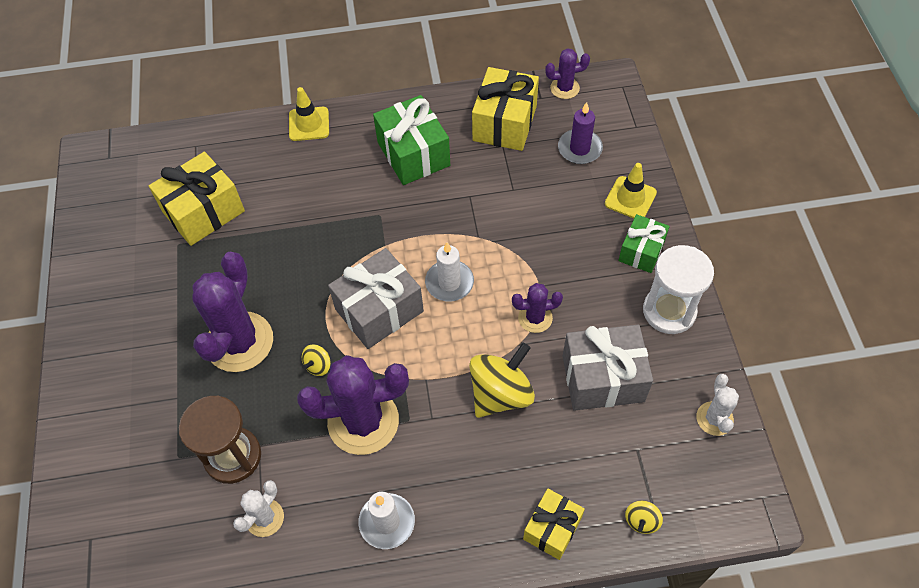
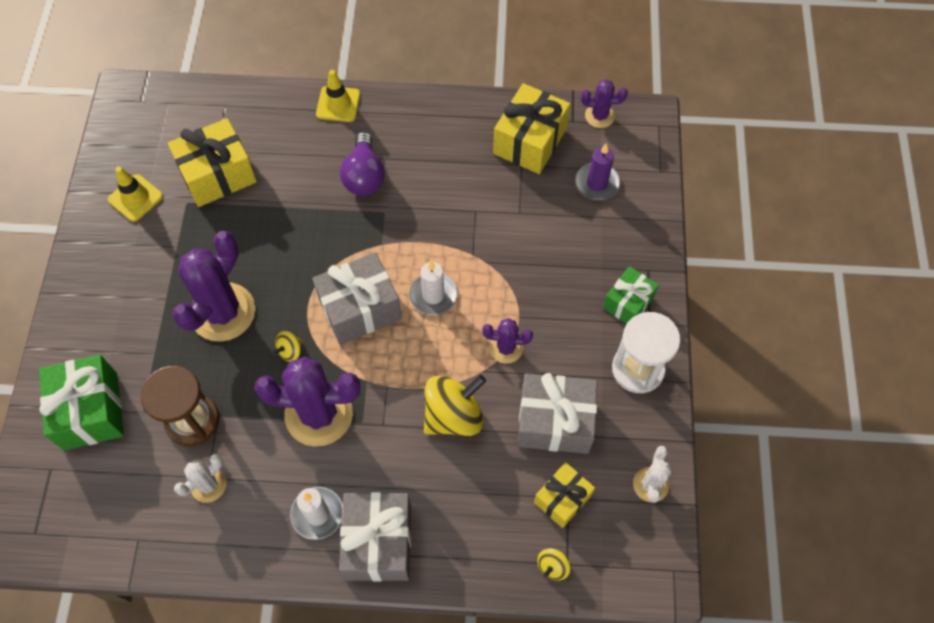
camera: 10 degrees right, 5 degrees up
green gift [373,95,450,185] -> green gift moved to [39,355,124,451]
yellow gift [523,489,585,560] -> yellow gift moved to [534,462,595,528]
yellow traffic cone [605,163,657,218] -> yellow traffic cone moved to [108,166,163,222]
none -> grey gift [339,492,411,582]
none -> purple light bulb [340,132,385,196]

————————

Every line from the one containing "green gift [373,95,450,185]" to the final line of the listing above should be set down exactly, with nothing added.

PROBLEM SOLUTION:
green gift [373,95,450,185] -> green gift moved to [39,355,124,451]
yellow gift [523,489,585,560] -> yellow gift moved to [534,462,595,528]
yellow traffic cone [605,163,657,218] -> yellow traffic cone moved to [108,166,163,222]
none -> grey gift [339,492,411,582]
none -> purple light bulb [340,132,385,196]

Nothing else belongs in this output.